Problem: Copy every line of the records below without alteration, omitting the pictures.

Information provided:
-*-*-
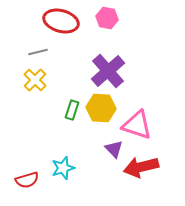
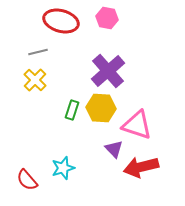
red semicircle: rotated 65 degrees clockwise
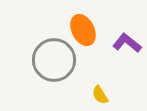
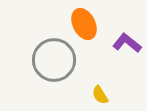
orange ellipse: moved 1 px right, 6 px up
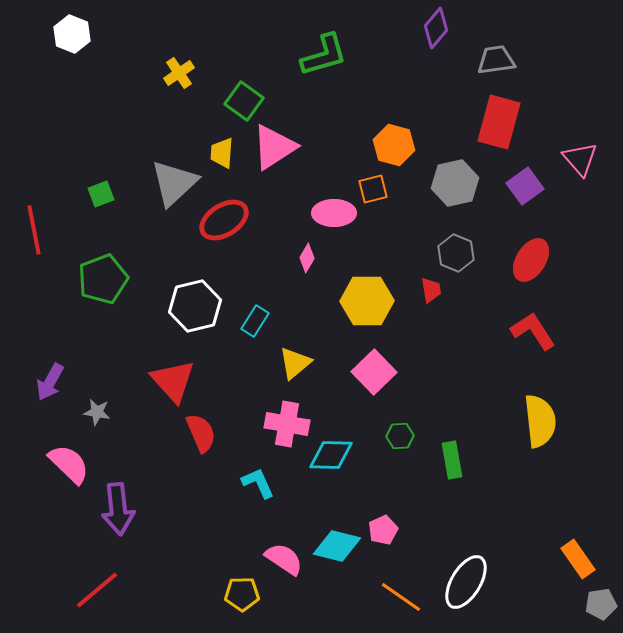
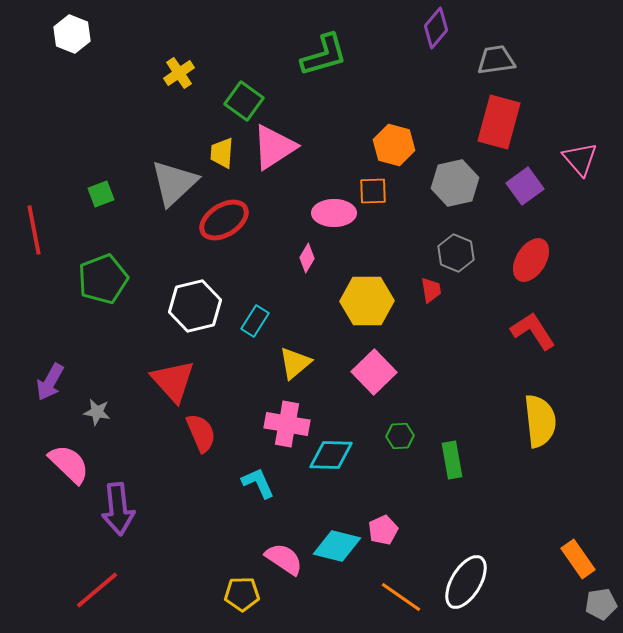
orange square at (373, 189): moved 2 px down; rotated 12 degrees clockwise
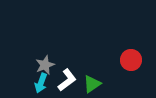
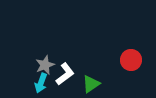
white L-shape: moved 2 px left, 6 px up
green triangle: moved 1 px left
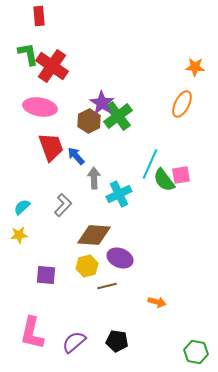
-*-*-
Output of the task:
red semicircle: rotated 65 degrees clockwise
orange ellipse: moved 1 px right, 6 px up
orange square at (373, 189): moved 2 px down; rotated 12 degrees clockwise
white L-shape: moved 2 px left, 6 px up
green triangle: moved 1 px left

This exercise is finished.